— Supplied information —
::::::::::
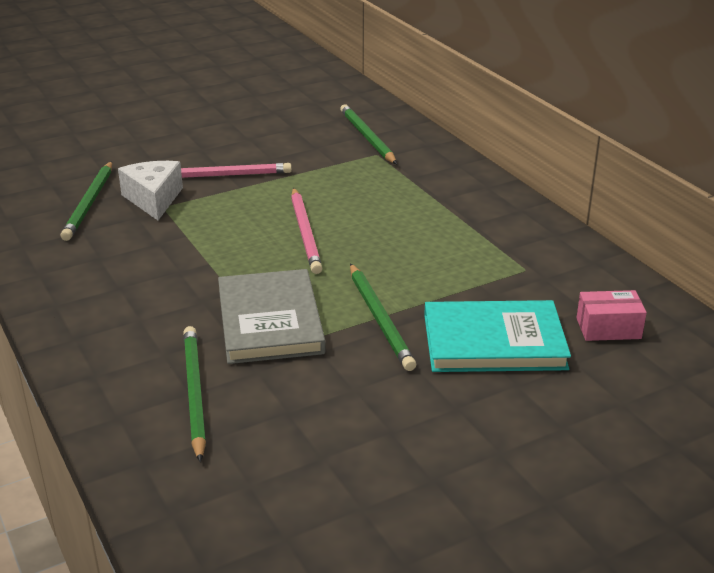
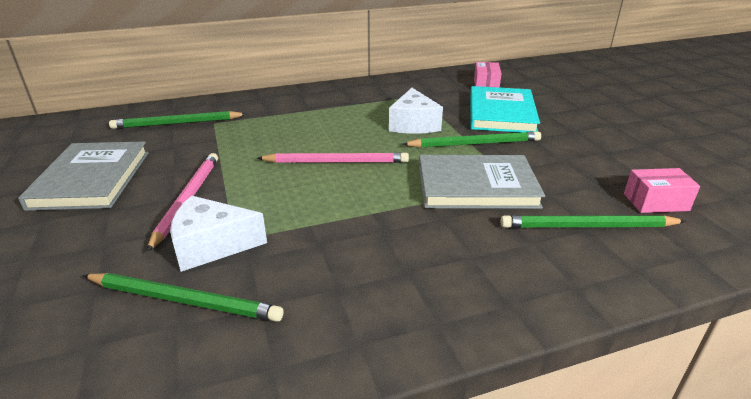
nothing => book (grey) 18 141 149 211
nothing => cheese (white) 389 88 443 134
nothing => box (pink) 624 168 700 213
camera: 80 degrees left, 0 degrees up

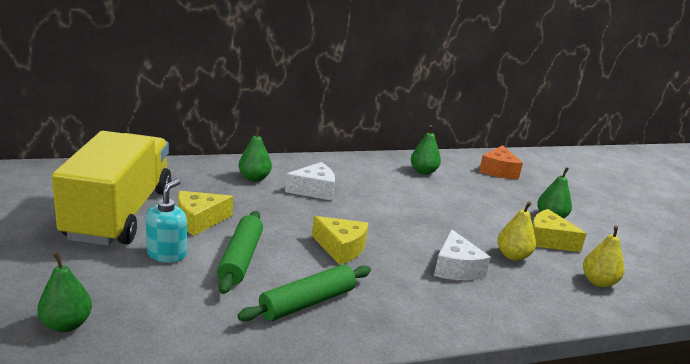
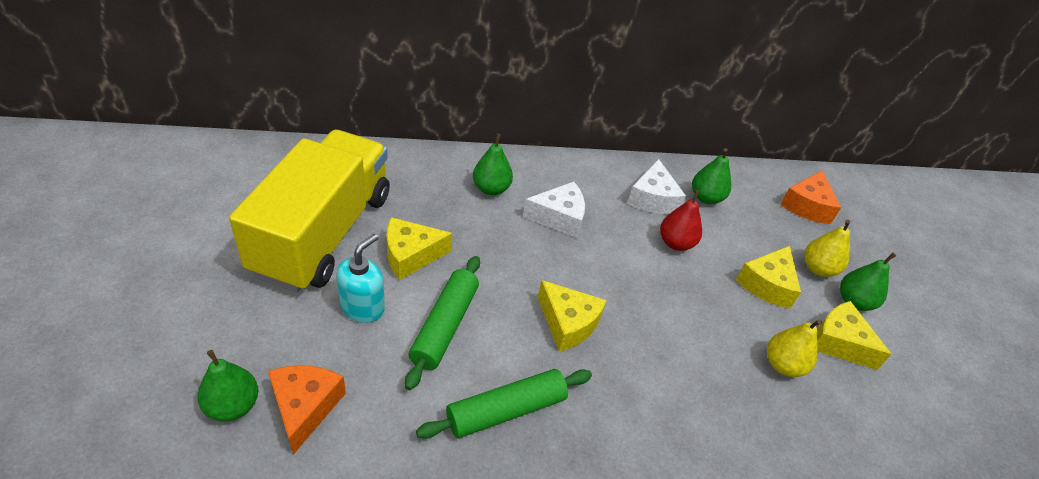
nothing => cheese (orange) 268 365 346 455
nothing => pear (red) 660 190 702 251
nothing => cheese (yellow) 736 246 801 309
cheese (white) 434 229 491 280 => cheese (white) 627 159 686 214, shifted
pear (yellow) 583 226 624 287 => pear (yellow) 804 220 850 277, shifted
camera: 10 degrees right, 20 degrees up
::::::::::
— Your goal —
An exact, picture-free copy of the listing above is the goal; write it out now.

— Reply to the exercise —
nothing => book (grey) 18 141 149 211
nothing => cheese (white) 389 88 443 134
nothing => box (pink) 624 168 700 213
camera: 80 degrees left, 0 degrees up

nothing => cheese (orange) 268 365 346 455
nothing => pear (red) 660 190 702 251
nothing => cheese (yellow) 736 246 801 309
cheese (white) 434 229 491 280 => cheese (white) 627 159 686 214, shifted
pear (yellow) 583 226 624 287 => pear (yellow) 804 220 850 277, shifted
camera: 10 degrees right, 20 degrees up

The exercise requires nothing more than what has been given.